(REQUIRED WORK) Copy exactly every line below, from the first through the one that contains "red brick I7:I10", and skip all pictures.

DATA EXCERPTS section start

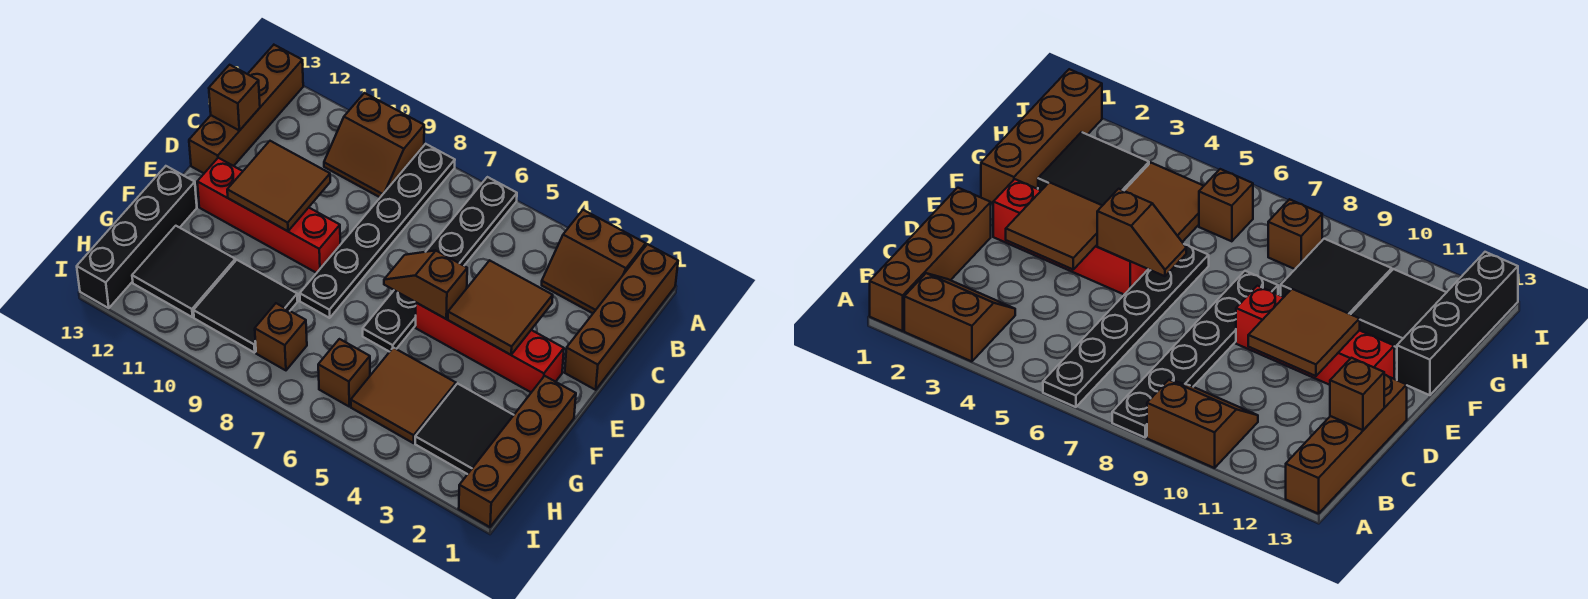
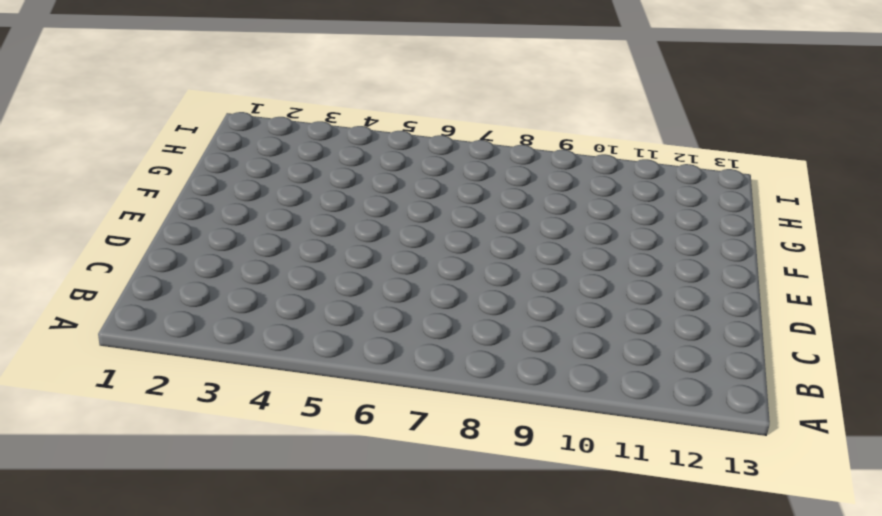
none -> brown brick A1:D1 level 1
none -> brown slope A2:B3 level 1 top A
none -> black plate A6:F6 level 1

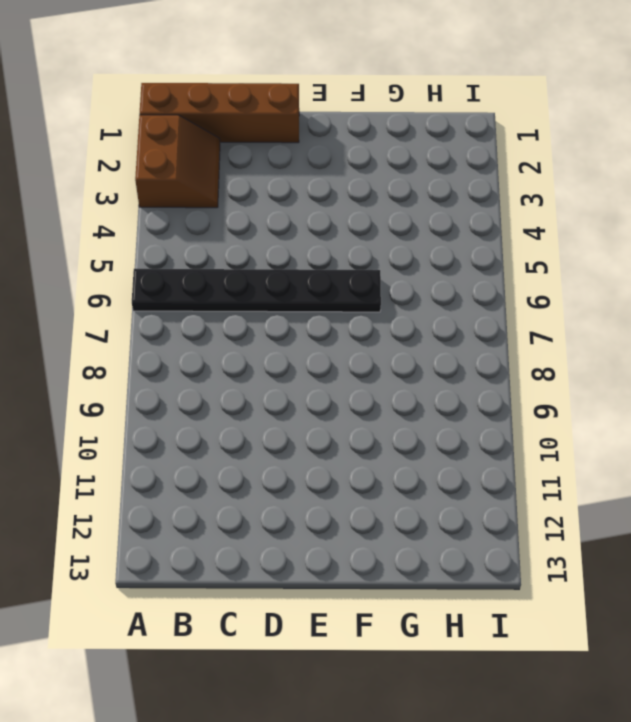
none -> black plate A8:F8 level 1
none -> brown slope A9:B10 level 1 top A
none -> brown brick A13:D13 level 1

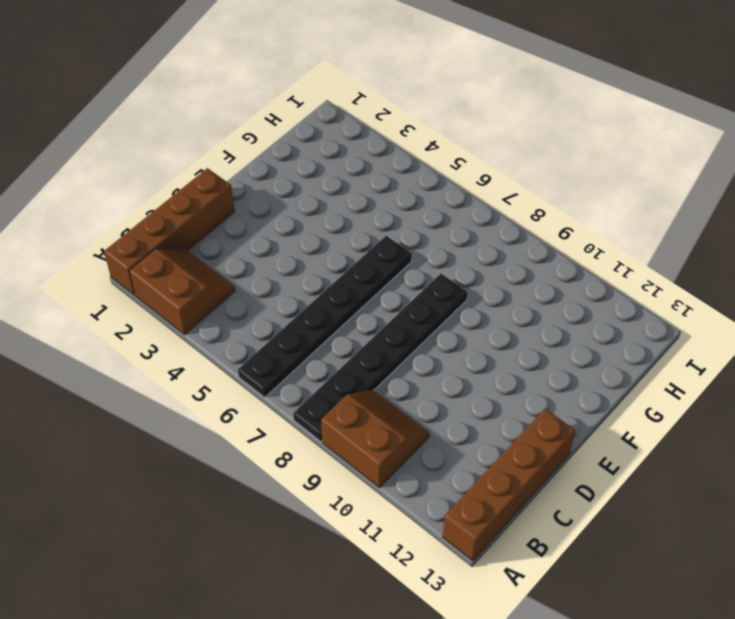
none -> red brick E2:E5 level 1
none -> red brick E9:E12 level 1
none -> brown brick F1:I1 level 1

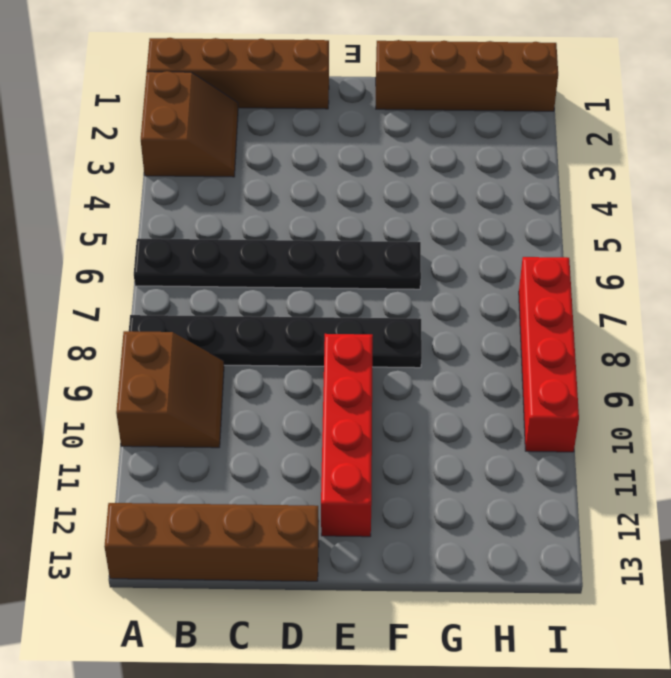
red brick I7:I10 level 1 -> red brick E2:E5 level 1
none -> black brick F13:I13 level 1
none -> black tile G2:H3 level 1
none -> brown tile G4:H5 level 1

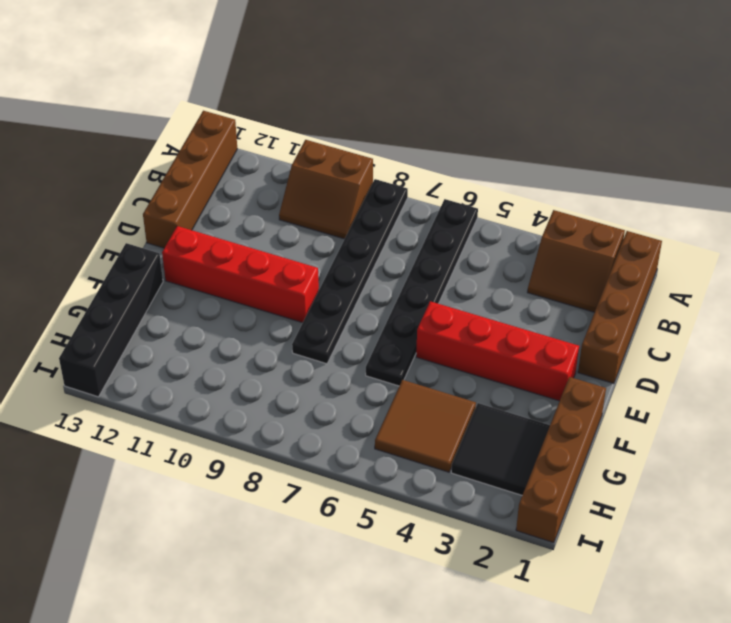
none -> black tile G9:H10 level 1
none -> black tile G11:H12 level 1
none -> brown brick H6 level 1

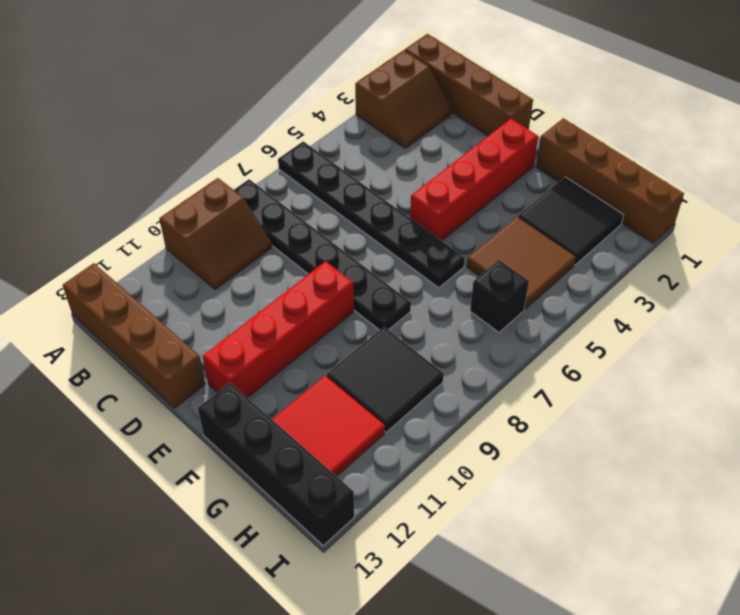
red tile G11:H12 level 1 -> black tile G11:H12 level 1
black brick H6 level 1 -> brown brick H6 level 1
none -> brown brick H8 level 1
none -> brown brick C13 level 2
none -> brown tile D3:E4 level 2

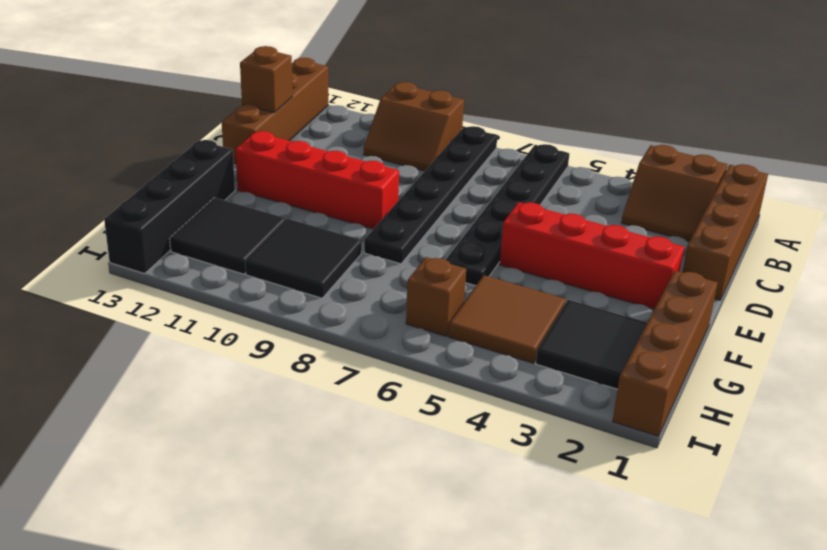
none -> brown brick H8 level 1
none -> brown tile D3:E4 level 2
none -> brown tile D10:E11 level 2

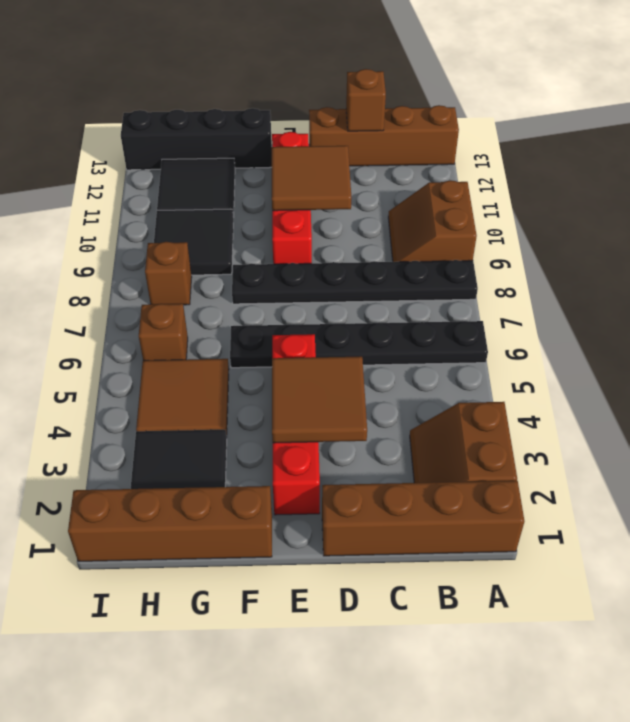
none -> brown slope E5:E6 level 2 top 5

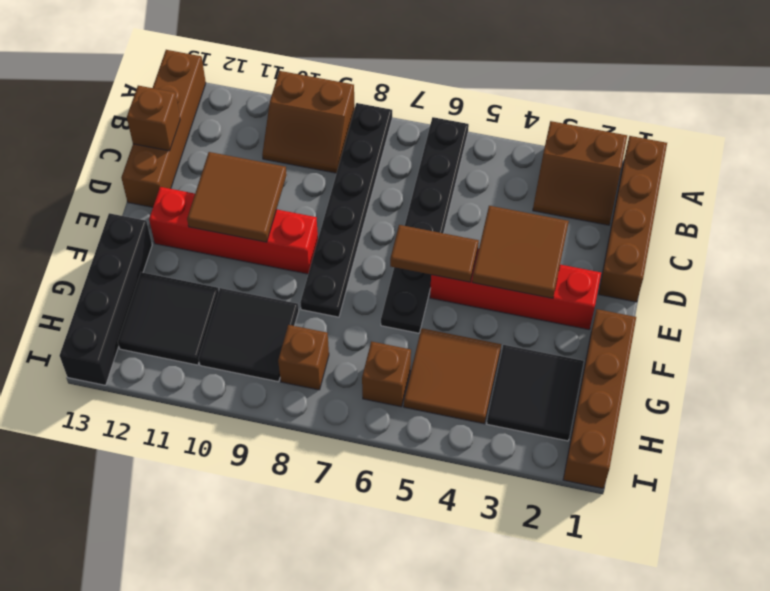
brown tile E5:E6 level 2 -> brown slope E5:E6 level 2 top 5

DATA EXCERPTS section end

(ANSWER FOR THIS EXERCISE)
none -> brown brick A1:D1 level 1
none -> brown slope A2:B3 level 1 top A
none -> black plate A6:F6 level 1

none -> black plate A8:F8 level 1
none -> brown slope A9:B10 level 1 top A
none -> brown brick A13:D13 level 1

none -> red brick E2:E5 level 1
none -> red brick E9:E12 level 1
none -> brown brick F1:I1 level 1

red brick I7:I10 level 1 -> red brick E2:E5 level 1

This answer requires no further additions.